*** Opening of Extracted material ***

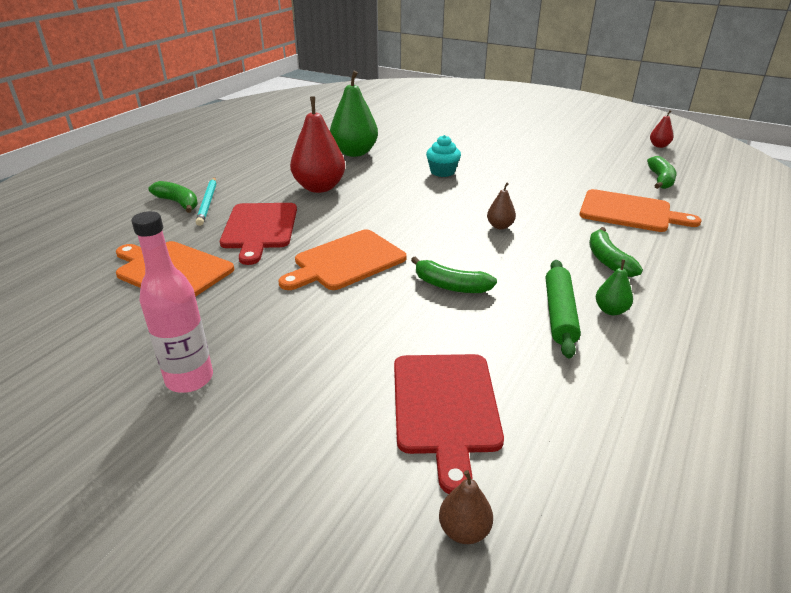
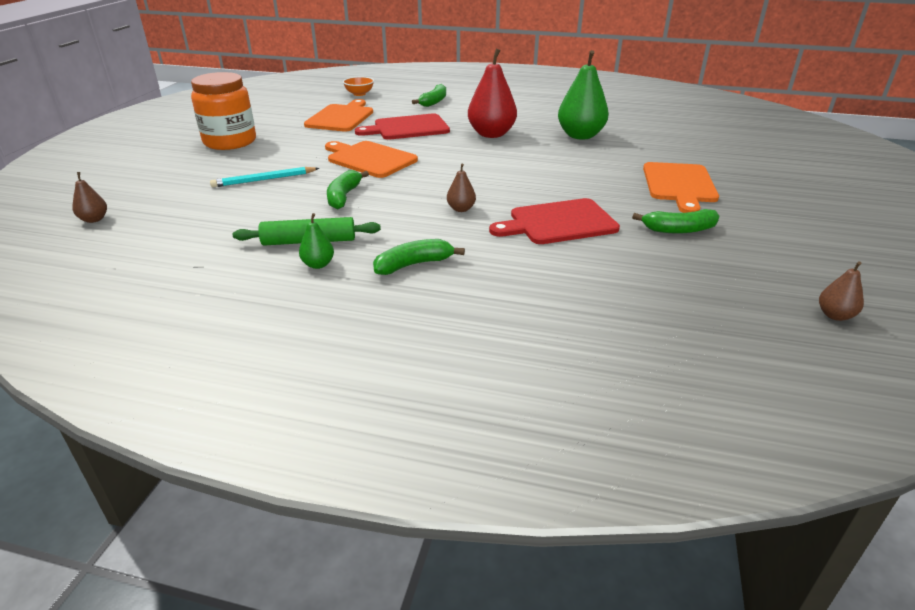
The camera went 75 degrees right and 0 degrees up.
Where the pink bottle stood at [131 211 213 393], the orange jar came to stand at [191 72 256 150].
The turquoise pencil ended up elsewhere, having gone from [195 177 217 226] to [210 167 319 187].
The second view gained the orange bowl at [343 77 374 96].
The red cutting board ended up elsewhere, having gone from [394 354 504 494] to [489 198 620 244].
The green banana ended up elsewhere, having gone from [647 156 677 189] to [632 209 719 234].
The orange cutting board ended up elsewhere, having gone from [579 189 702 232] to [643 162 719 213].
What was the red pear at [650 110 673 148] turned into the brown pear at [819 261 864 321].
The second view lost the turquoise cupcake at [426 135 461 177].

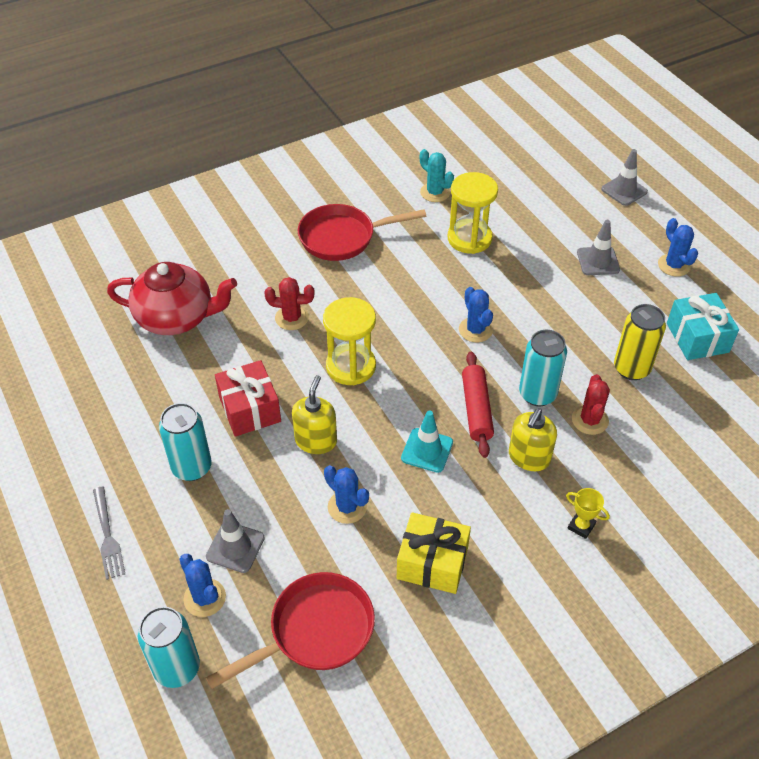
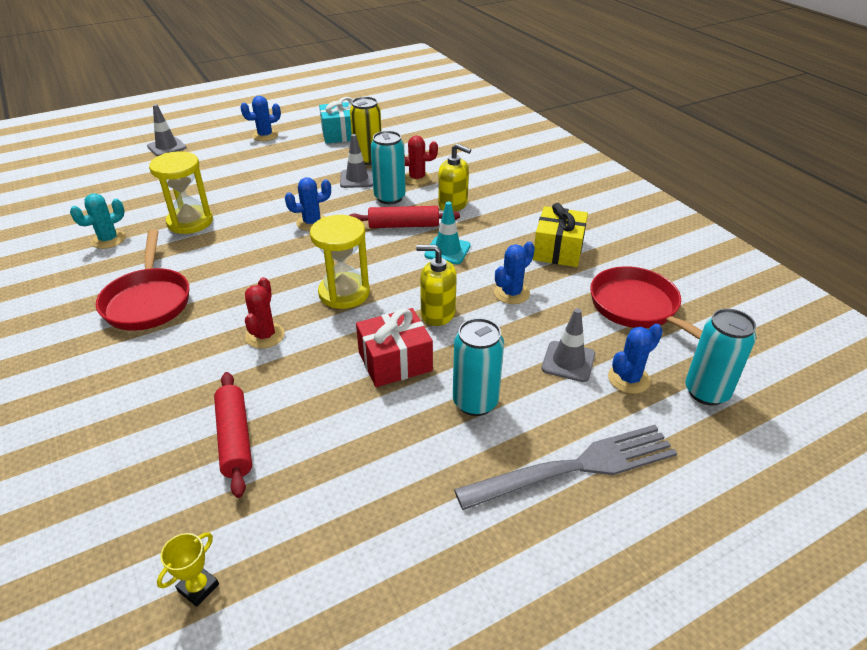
The camera went 90 degrees left and 10 degrees down.
The yellow trophy ended up elsewhere, having gone from [566 488 610 539] to [157 532 219 607].
Where the red teapot stood at [107 262 237 335], the red rolling pin came to stand at [214 372 252 498].
The grey traffic cone ended up elsewhere, having gone from [577 220 620 275] to [340 134 373 188].
The size of the grey fork at [93 487 125 580] changed by a factor of 1.83.

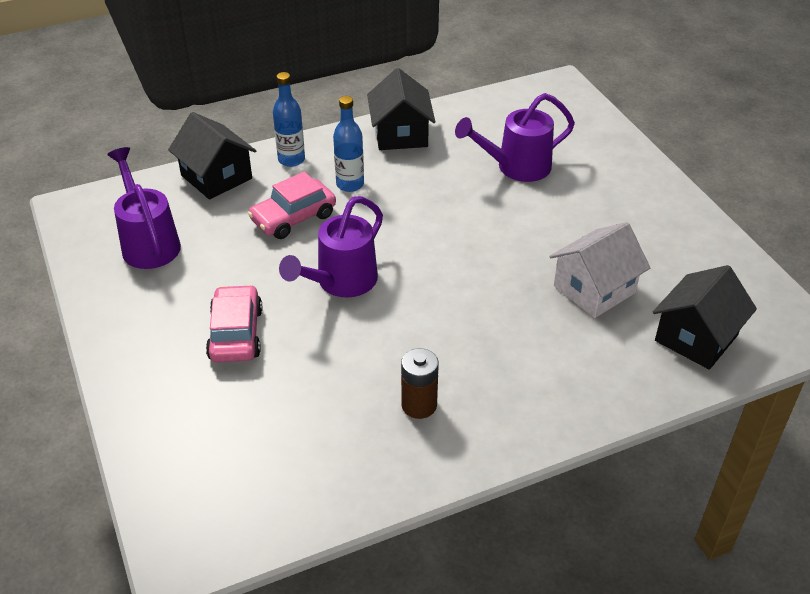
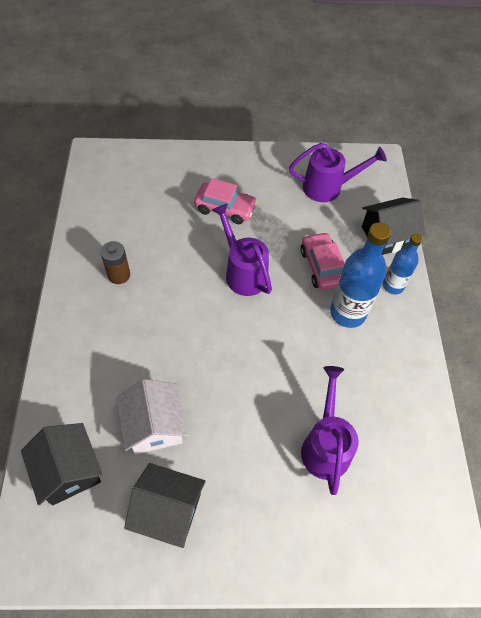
The camera went 110 degrees right and 15 degrees up.
The black house ended up elsewhere, having gone from [367 68 435 150] to [124 463 205 548].
The size of the blue bottle at [333 96 364 192] changed by a factor of 1.63.

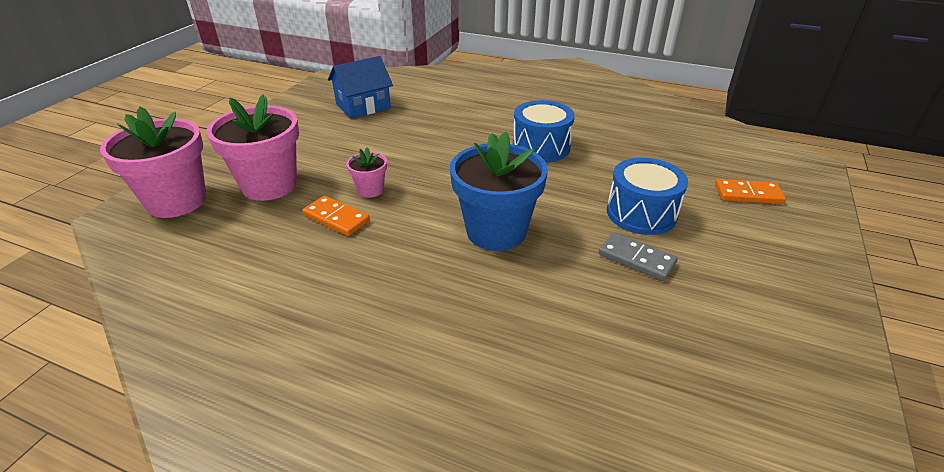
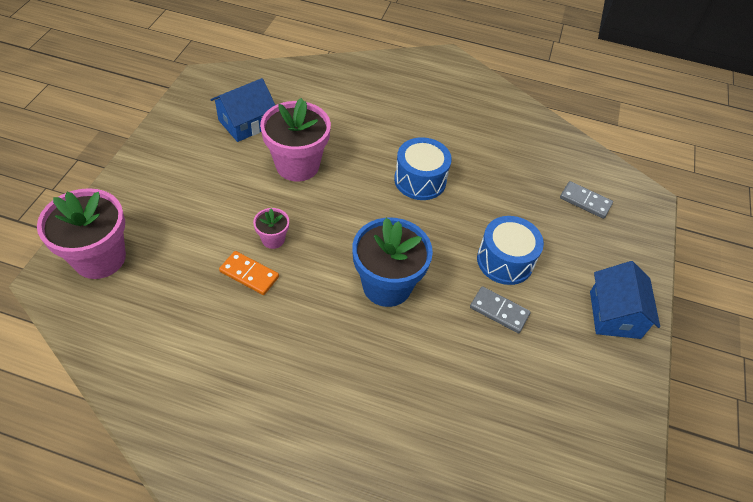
The camera went 10 degrees left and 15 degrees up.
The pink flower pot ended up elsewhere, having gone from [207 94 299 201] to [260 98 331 182].
The second view gained the grey domino at [560 181 613 219].
The second view gained the blue house at [590 261 660 339].
The second view lost the orange domino at [715 179 786 204].

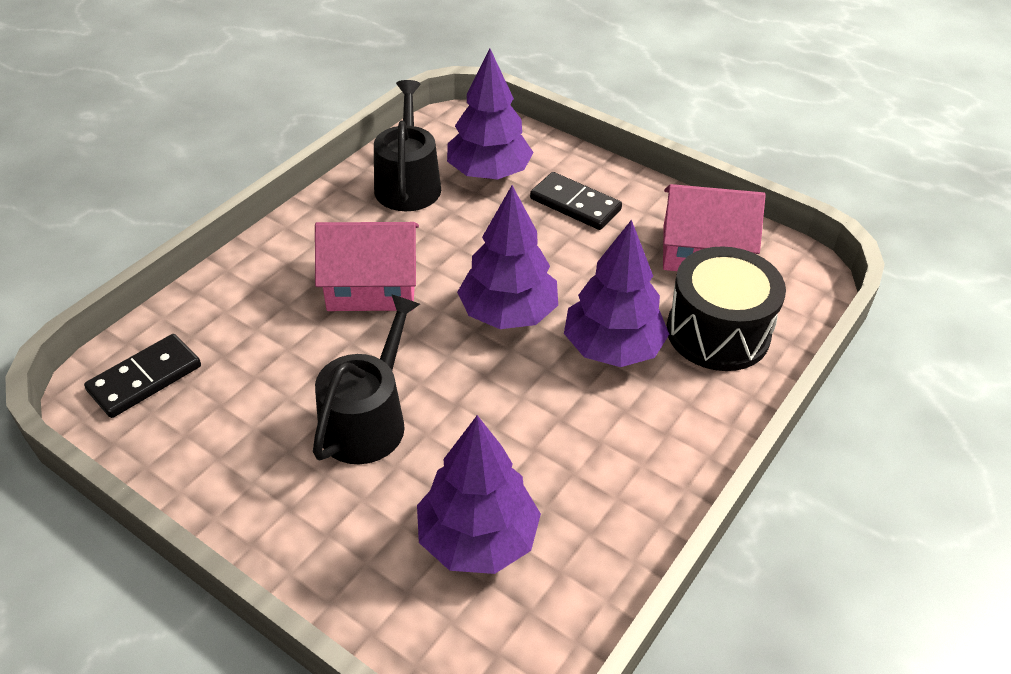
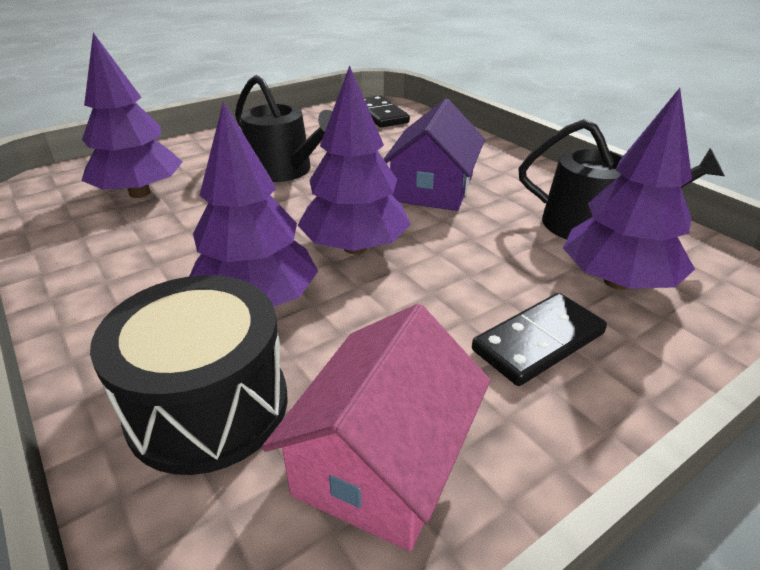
The camera went 110 degrees right and 10 degrees down.
What was the pink house at [315 222 419 311] turned into the purple house at [384 99 485 211].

*** Close of Extracted material ***

_Your task_. All lines of the entries above where "cutting" turns up should be reported.

_Problem solution_.
The red cutting board ended up elsewhere, having gone from [394 354 504 494] to [489 198 620 244].
The orange cutting board ended up elsewhere, having gone from [579 189 702 232] to [643 162 719 213].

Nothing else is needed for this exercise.